The task:
Produce an exact copy of the line containing "This is a 0.25" and of every line after it in the material below, ending with the final line.

** Entries provided follows **

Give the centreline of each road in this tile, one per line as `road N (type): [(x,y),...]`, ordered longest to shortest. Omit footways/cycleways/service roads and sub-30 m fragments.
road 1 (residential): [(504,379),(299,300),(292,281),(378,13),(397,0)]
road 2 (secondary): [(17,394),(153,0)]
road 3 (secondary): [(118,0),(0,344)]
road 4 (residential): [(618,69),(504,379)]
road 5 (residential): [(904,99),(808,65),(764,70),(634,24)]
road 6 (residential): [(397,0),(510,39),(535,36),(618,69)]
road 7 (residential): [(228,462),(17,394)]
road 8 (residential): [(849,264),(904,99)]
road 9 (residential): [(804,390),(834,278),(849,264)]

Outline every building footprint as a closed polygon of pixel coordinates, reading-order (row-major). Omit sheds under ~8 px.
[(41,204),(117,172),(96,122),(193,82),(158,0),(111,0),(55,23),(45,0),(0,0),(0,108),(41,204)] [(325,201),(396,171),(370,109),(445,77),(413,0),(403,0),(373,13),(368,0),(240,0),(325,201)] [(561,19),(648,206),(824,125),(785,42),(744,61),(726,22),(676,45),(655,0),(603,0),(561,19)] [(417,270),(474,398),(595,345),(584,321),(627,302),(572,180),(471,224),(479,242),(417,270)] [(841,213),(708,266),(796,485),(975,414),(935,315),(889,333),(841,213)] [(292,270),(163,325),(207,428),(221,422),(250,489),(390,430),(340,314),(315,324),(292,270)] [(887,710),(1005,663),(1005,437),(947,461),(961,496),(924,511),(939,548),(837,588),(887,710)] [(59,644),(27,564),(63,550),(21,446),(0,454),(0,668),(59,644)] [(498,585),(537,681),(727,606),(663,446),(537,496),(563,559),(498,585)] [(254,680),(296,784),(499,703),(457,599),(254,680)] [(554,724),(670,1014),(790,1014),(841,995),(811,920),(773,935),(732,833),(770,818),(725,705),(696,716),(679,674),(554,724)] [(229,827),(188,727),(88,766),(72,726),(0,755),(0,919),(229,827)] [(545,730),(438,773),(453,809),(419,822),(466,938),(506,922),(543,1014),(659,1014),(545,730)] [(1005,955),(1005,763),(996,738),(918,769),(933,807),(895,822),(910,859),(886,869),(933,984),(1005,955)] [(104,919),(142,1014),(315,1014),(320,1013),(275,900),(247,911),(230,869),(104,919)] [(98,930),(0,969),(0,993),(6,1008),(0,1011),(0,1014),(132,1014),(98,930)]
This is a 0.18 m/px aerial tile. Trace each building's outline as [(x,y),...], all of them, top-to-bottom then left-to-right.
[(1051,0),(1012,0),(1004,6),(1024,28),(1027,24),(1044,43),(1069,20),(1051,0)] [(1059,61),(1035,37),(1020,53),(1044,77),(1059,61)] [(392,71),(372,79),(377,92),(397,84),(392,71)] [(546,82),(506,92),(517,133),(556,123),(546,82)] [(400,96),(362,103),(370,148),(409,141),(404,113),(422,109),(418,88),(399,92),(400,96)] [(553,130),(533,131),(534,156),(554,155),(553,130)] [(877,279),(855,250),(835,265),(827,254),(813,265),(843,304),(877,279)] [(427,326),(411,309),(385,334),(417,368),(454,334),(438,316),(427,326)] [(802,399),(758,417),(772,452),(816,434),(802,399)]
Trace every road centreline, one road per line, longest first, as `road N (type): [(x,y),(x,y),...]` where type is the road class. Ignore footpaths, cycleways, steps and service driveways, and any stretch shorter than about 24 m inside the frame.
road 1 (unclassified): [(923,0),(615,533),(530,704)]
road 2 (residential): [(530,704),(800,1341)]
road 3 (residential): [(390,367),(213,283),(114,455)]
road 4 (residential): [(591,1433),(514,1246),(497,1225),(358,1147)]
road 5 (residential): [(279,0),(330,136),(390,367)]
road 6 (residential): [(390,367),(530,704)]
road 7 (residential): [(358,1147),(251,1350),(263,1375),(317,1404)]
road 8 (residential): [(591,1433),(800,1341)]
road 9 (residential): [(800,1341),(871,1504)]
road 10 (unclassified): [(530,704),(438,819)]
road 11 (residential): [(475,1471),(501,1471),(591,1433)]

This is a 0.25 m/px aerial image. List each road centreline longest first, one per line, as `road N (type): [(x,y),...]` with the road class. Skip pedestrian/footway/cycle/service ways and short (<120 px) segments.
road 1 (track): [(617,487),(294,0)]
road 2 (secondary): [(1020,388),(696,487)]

** End of Entries provided **

Response below:
This is a 0.25 m/px aerial image. List each road centreline longest first, one per line, as `road N (type): [(x,y),...]` with the road class. Skip pedestrian/footway/cycle/service ways and short (<120 px) segments.
road 1 (track): [(617,487),(294,0)]
road 2 (secondary): [(1020,388),(696,487)]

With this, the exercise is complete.